#### [Entries supplied]
_ _ _ _ _

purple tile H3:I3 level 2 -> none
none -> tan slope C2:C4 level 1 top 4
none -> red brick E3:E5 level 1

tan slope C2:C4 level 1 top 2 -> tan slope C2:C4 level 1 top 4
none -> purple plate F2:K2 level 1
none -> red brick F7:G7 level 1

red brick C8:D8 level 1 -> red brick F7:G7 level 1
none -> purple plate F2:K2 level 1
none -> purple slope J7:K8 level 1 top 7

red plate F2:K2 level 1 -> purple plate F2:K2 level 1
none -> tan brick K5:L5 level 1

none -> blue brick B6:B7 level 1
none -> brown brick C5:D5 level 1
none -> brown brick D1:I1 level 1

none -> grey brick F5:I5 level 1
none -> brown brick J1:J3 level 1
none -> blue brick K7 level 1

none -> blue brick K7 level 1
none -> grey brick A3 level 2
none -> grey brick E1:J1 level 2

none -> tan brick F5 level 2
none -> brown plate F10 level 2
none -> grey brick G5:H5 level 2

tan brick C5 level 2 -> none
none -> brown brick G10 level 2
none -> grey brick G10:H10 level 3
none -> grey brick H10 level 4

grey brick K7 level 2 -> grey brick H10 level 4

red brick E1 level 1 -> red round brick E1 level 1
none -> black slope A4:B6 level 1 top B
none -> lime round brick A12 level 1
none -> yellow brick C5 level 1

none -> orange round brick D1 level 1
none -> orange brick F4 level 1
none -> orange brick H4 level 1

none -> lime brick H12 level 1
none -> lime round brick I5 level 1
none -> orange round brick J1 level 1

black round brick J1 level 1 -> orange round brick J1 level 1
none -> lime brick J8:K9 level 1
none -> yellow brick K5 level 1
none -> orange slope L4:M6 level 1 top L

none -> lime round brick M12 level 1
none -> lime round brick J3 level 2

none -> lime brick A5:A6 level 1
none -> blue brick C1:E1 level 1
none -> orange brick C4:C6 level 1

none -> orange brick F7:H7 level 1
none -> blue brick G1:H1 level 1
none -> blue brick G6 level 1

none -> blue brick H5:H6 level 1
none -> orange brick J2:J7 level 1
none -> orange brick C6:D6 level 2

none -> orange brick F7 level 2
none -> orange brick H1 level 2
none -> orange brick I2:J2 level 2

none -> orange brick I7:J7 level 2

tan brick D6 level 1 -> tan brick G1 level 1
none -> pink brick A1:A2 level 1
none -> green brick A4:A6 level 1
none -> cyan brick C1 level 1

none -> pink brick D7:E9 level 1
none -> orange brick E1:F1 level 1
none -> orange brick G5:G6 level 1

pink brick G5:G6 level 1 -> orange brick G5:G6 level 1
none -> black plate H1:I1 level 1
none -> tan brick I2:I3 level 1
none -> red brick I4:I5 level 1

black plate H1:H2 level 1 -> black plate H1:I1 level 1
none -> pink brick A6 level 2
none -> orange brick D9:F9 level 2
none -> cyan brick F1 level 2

_ _ _ _ _

#### [Your assignment]
Pull out each line of the entries that contains "black".

#### [Solved exercise]
none -> black slope A4:B6 level 1 top B
black round brick J1 level 1 -> orange round brick J1 level 1
none -> black plate H1:I1 level 1
black plate H1:H2 level 1 -> black plate H1:I1 level 1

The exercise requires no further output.